[Items from a dataset]
────────────────────────────────────────
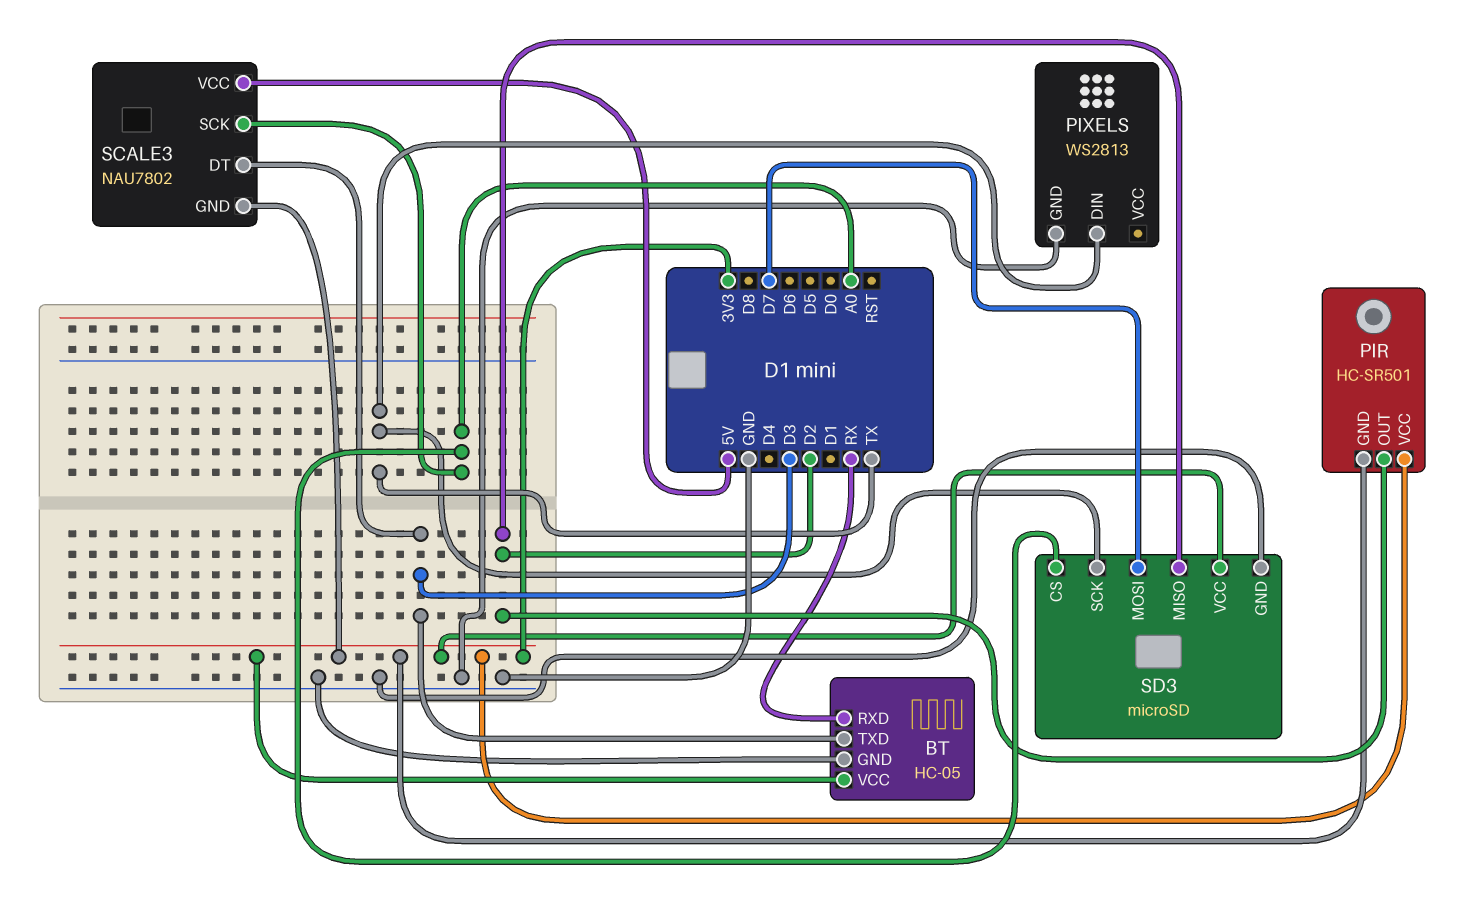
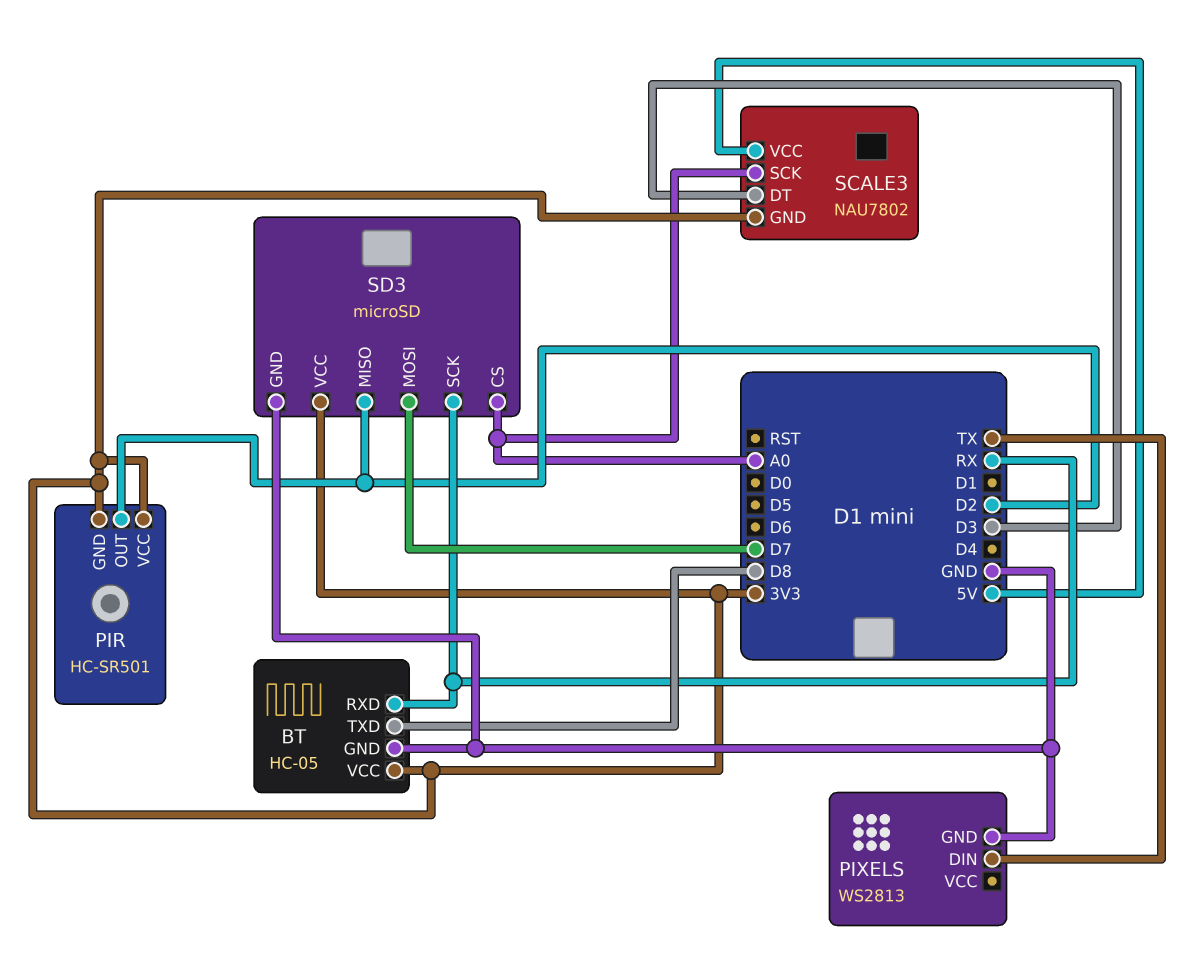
BT pin TXD: D3 -> D8
SD3 pin SCK: TX -> RX

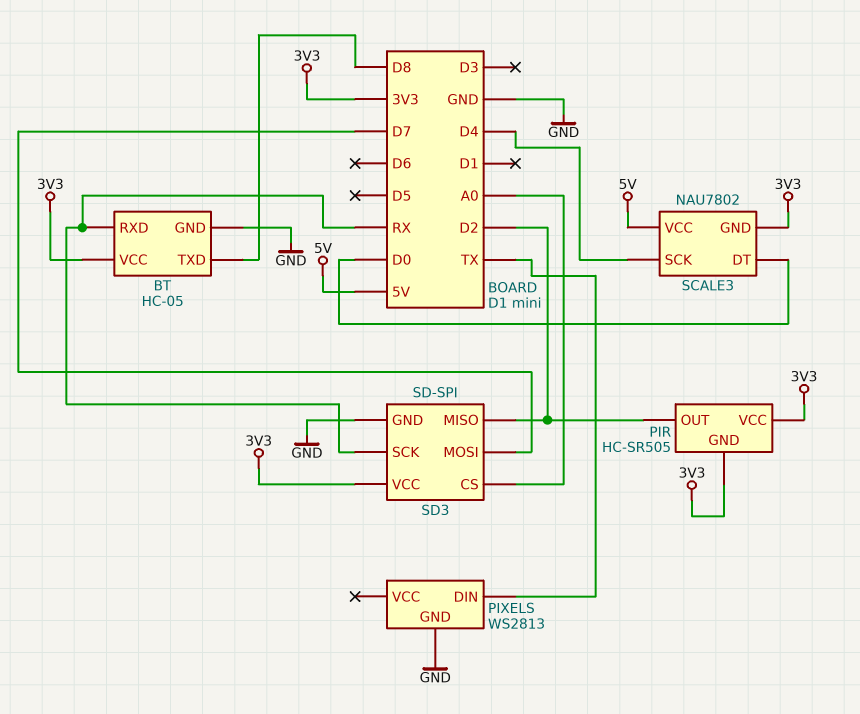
PIR: HC-SR501 -> HC-SR505
SCALE3 pin DT: D3 -> D0
SCALE3 pin SCK: A0 -> D4
SD3: microSD -> SD-SPI

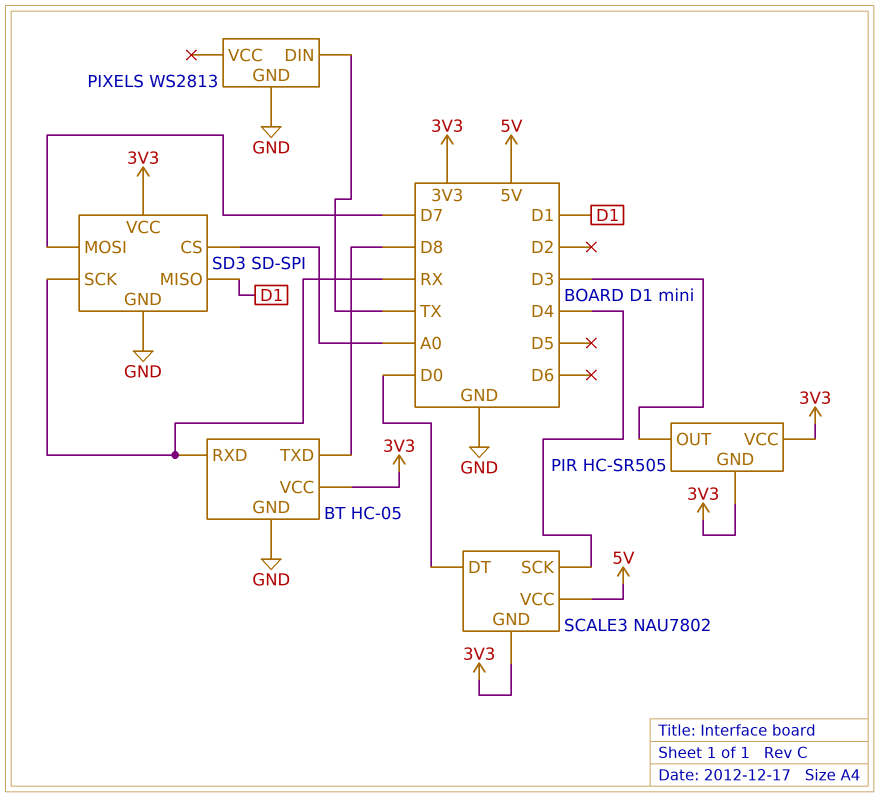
PIR pin OUT: D2 -> D3
SD3 pin MISO: D2 -> D1

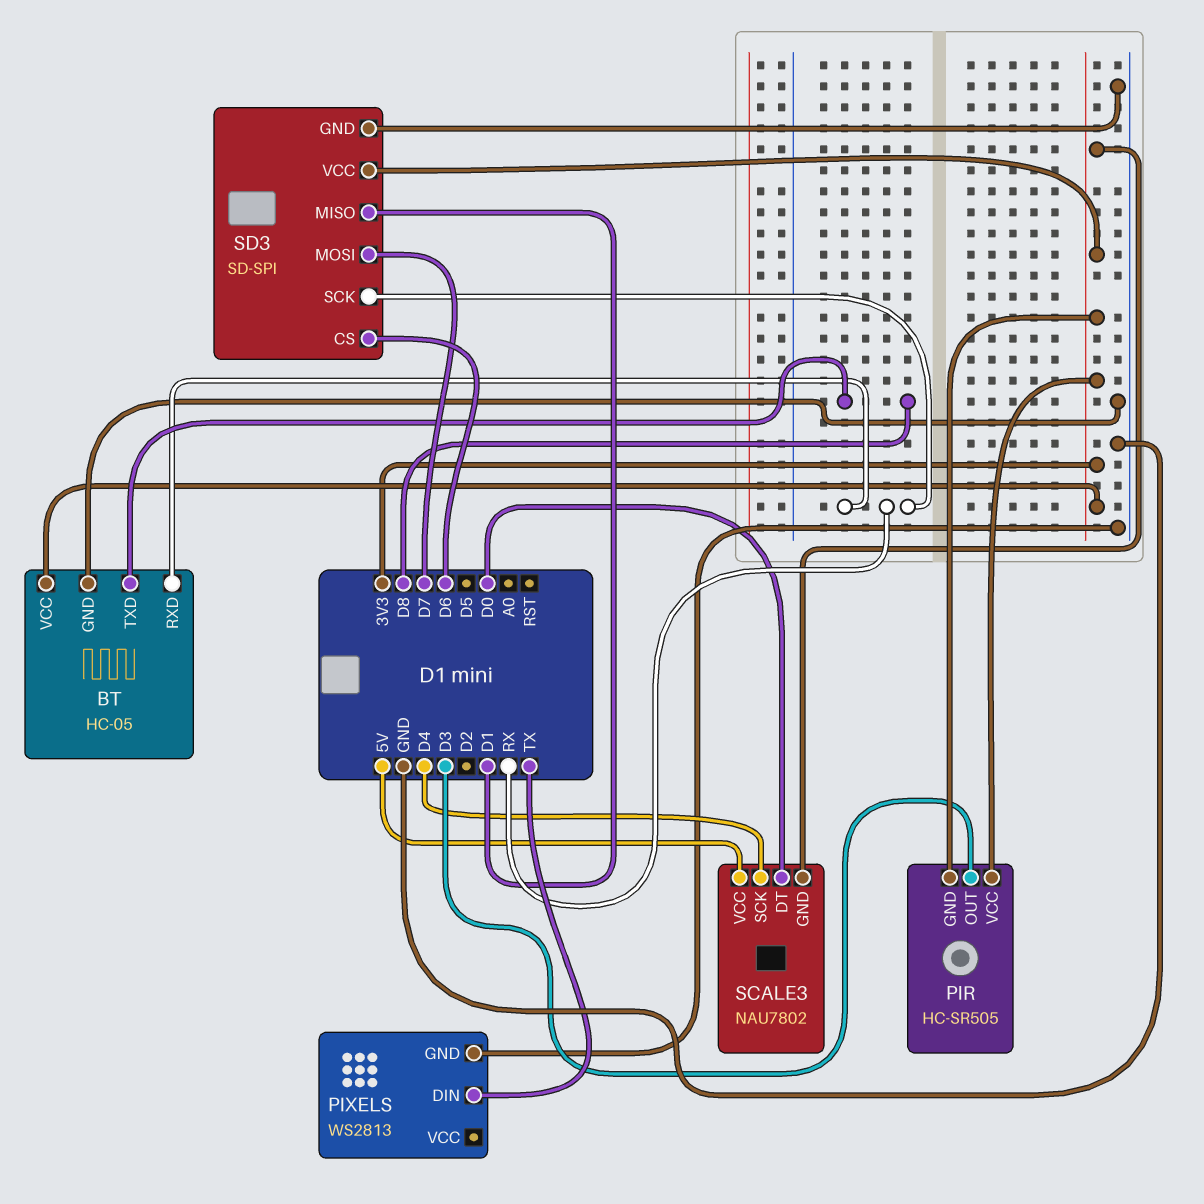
SD3 pin CS: A0 -> D6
────────────────────────────────────────
What this task involves: Final stretch of the data: repeat exactly each line from the one containing "PIR: HC-SR501 -> HC-SR505" through the last, and omit all pictures.

Task result:
PIR: HC-SR501 -> HC-SR505
SCALE3 pin DT: D3 -> D0
SCALE3 pin SCK: A0 -> D4
SD3: microSD -> SD-SPI

PIR pin OUT: D2 -> D3
SD3 pin MISO: D2 -> D1

SD3 pin CS: A0 -> D6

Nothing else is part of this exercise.